| DIRECTIONS FOR THIS TASK |
Below are the records; copy each line in them that holds the word "none".

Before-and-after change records
Start of Block

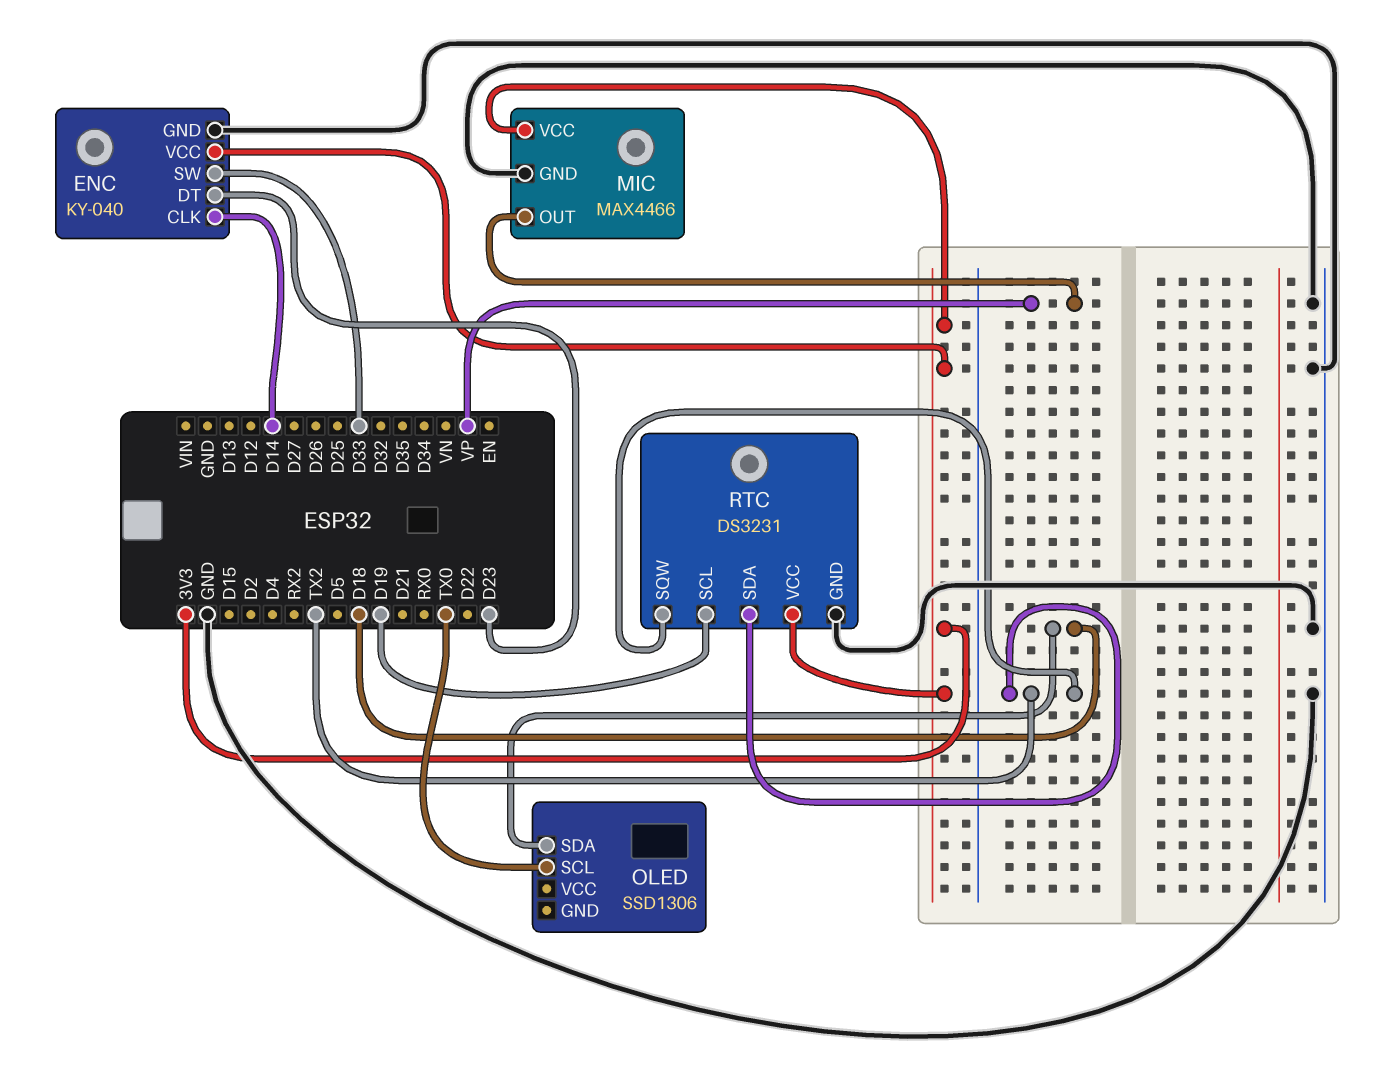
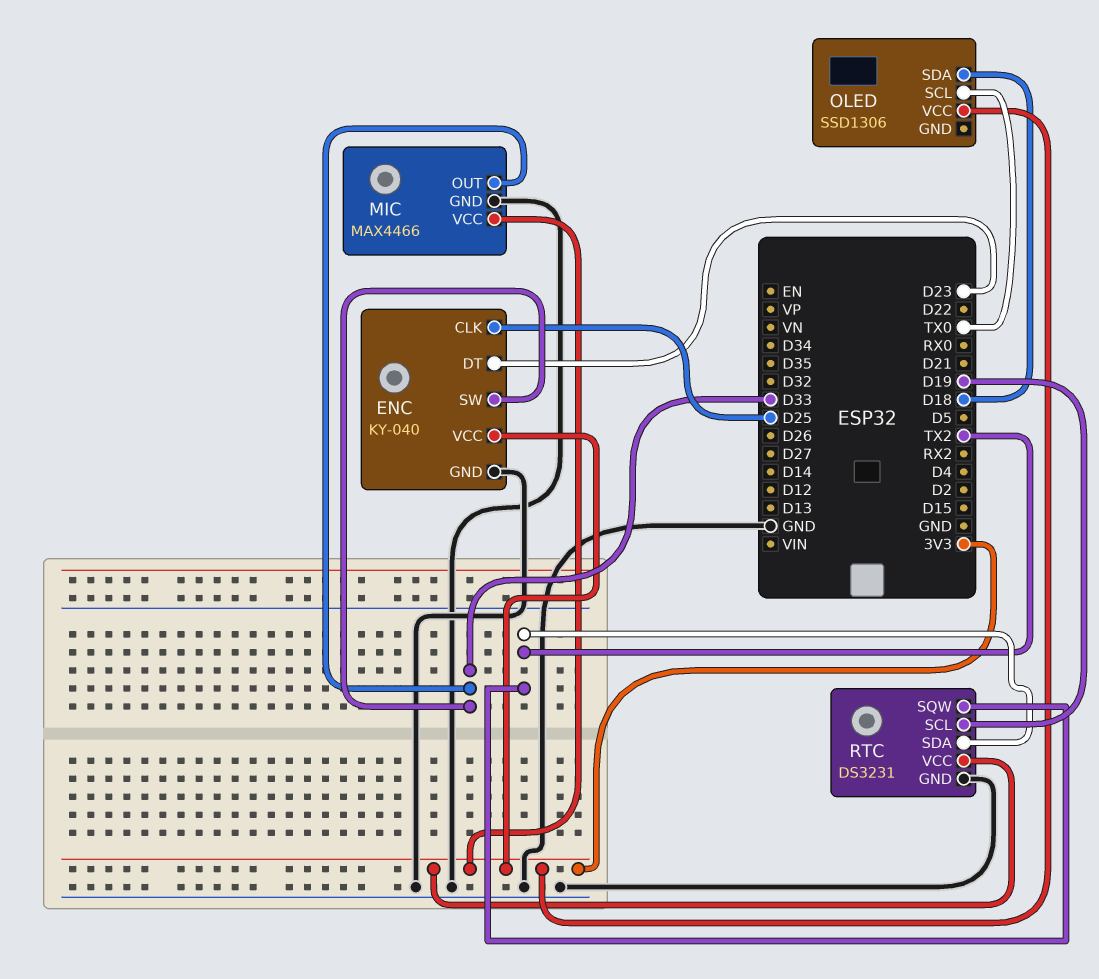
ENC pin CLK: D14 -> D25
MIC pin OUT: VP -> D33
OLED pin VCC: none -> 3V3

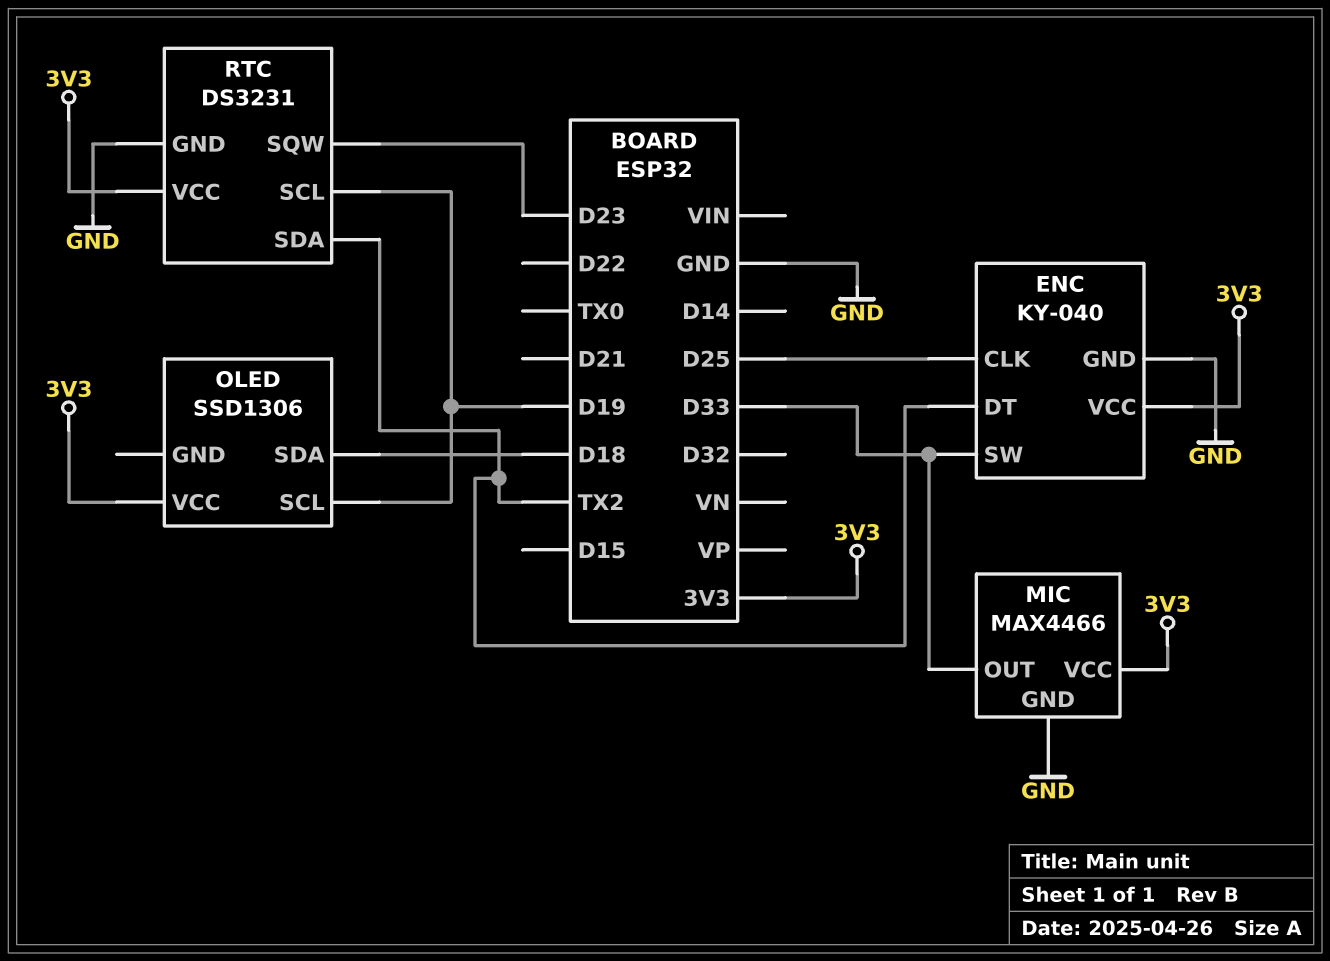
ENC pin DT: D23 -> TX2
OLED pin SCL: TX0 -> D19
RTC pin SQW: TX2 -> D23

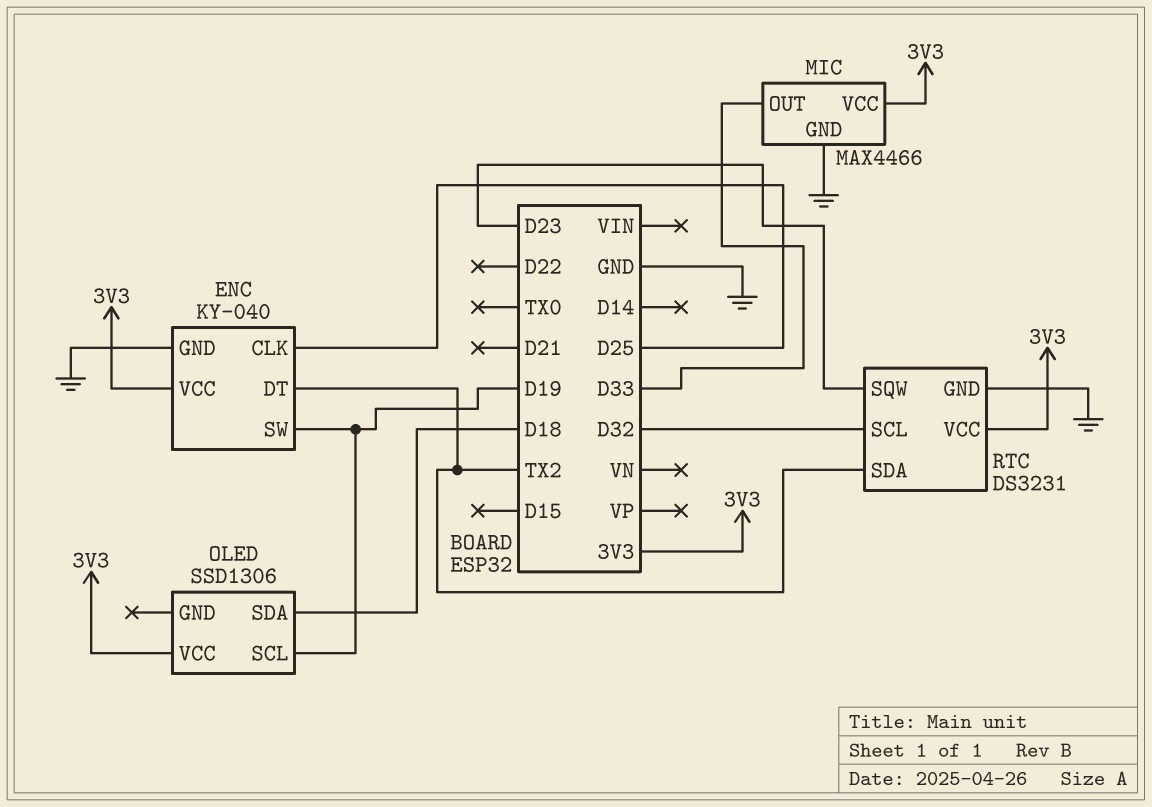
ENC pin SW: D33 -> D19
RTC pin SCL: D19 -> D32

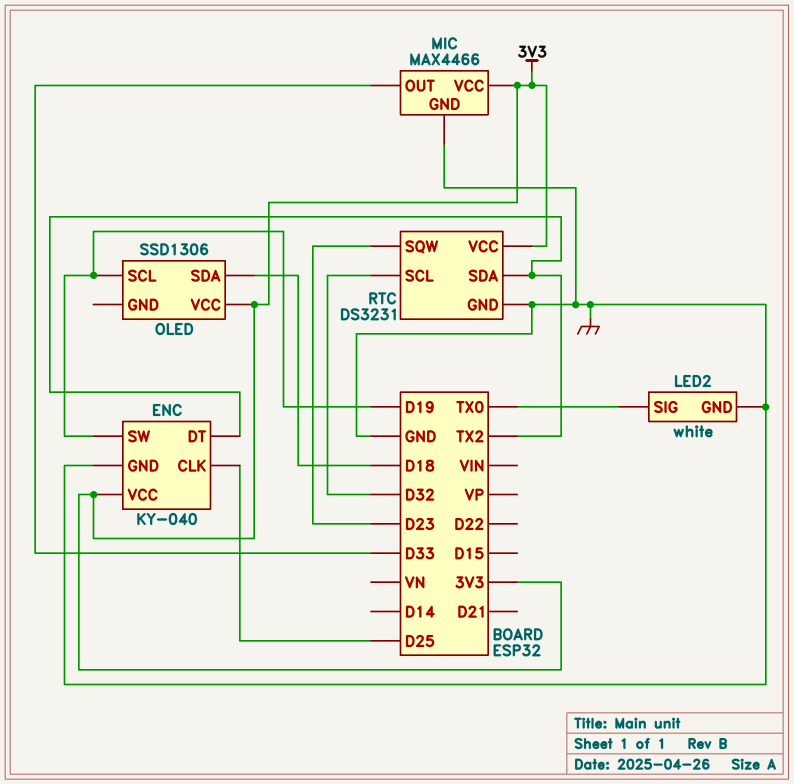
LED2: none -> white
LED2 pin GND: none -> GND
LED2 pin SIG: none -> TX0

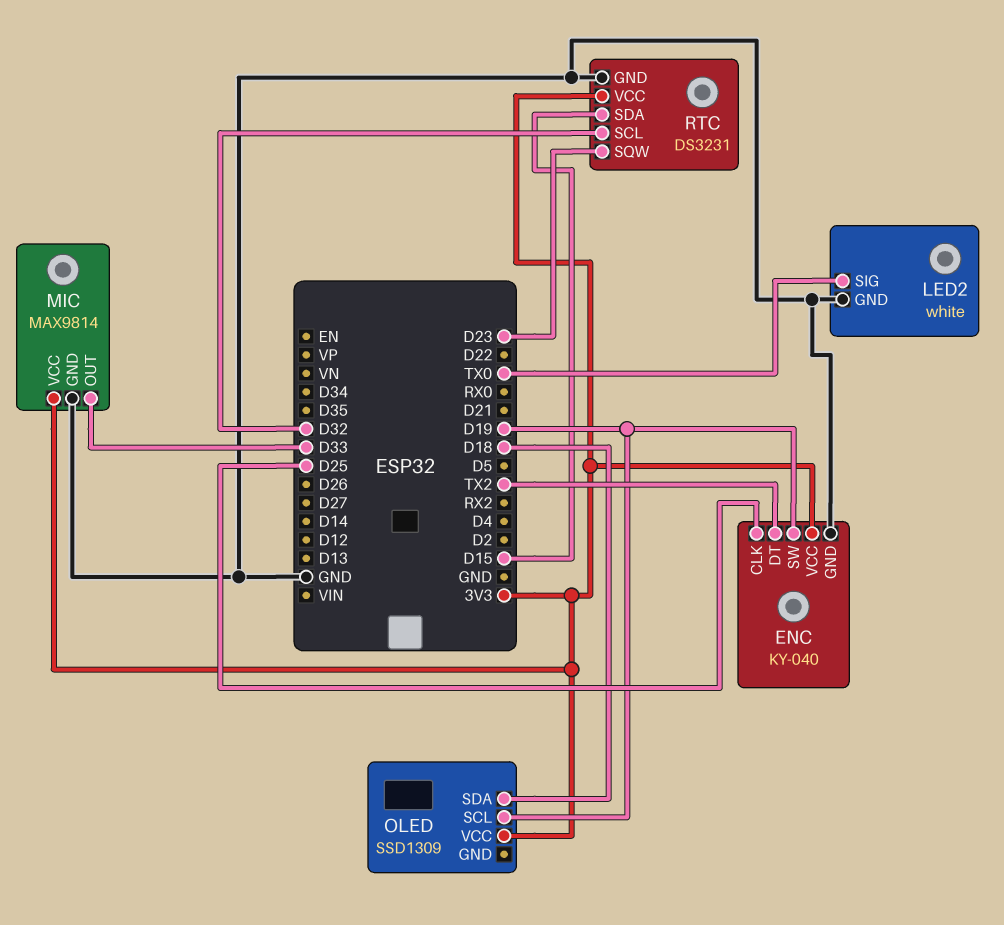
MIC: MAX4466 -> MAX9814
OLED: SSD1306 -> SSD1309
RTC pin SDA: TX2 -> D15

End of Block

| SOLUTION FOR THIS TASK |
OLED pin VCC: none -> 3V3
LED2: none -> white
LED2 pin GND: none -> GND
LED2 pin SIG: none -> TX0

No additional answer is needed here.